What to produce. Please determine the number of lines in the material below that contain the word "yellow", and state it alone.

Data listing.
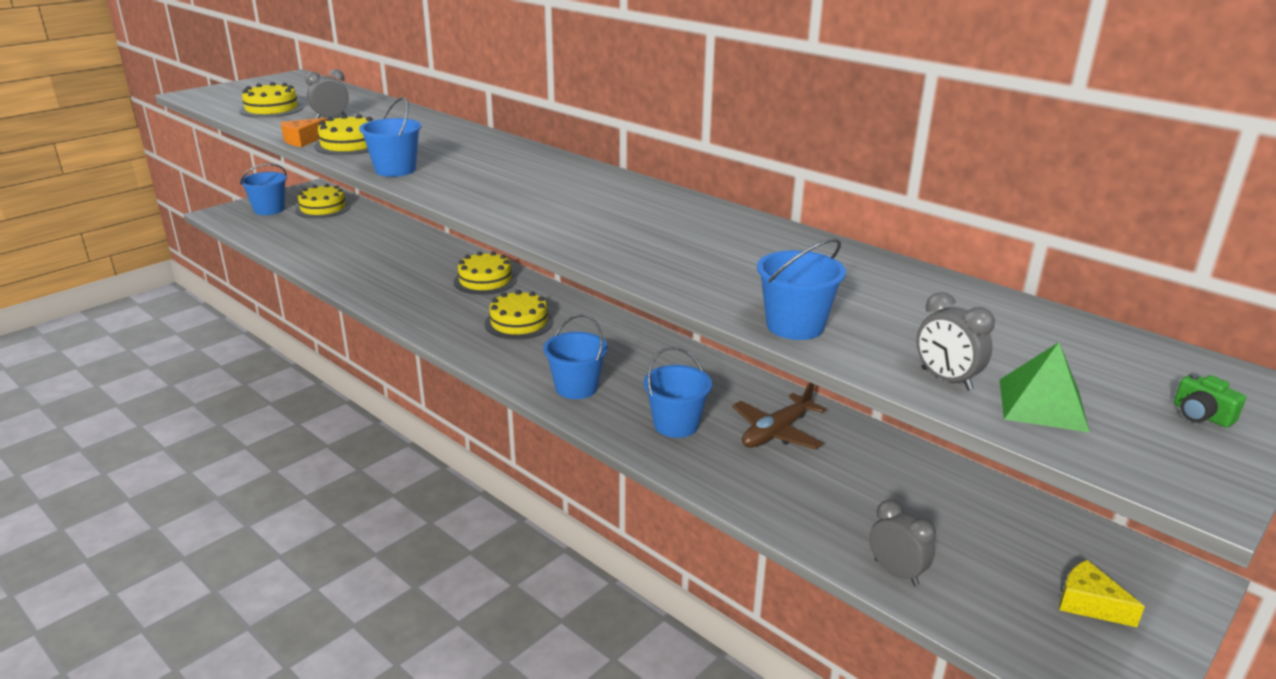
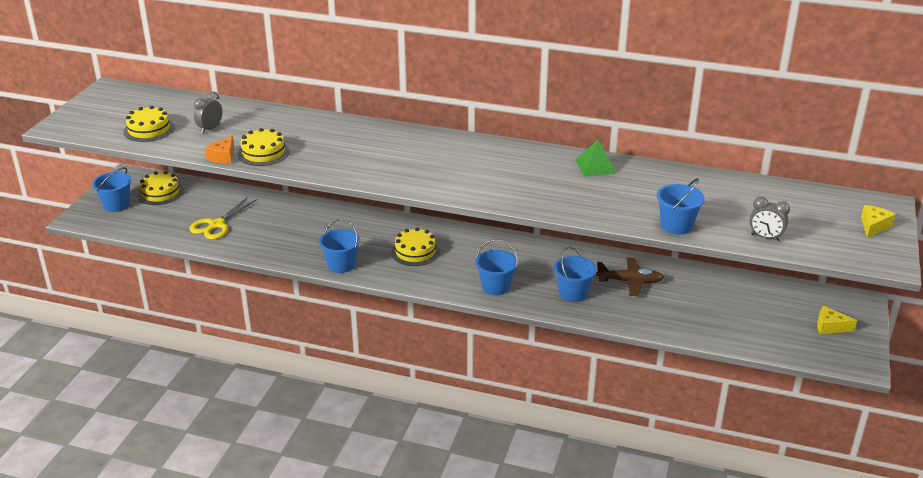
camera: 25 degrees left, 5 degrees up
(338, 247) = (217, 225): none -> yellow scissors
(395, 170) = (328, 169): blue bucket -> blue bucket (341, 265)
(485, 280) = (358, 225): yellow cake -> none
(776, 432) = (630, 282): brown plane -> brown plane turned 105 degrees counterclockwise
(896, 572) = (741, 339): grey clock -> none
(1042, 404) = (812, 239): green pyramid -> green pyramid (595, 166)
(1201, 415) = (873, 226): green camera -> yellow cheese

Reply to the exercise. 3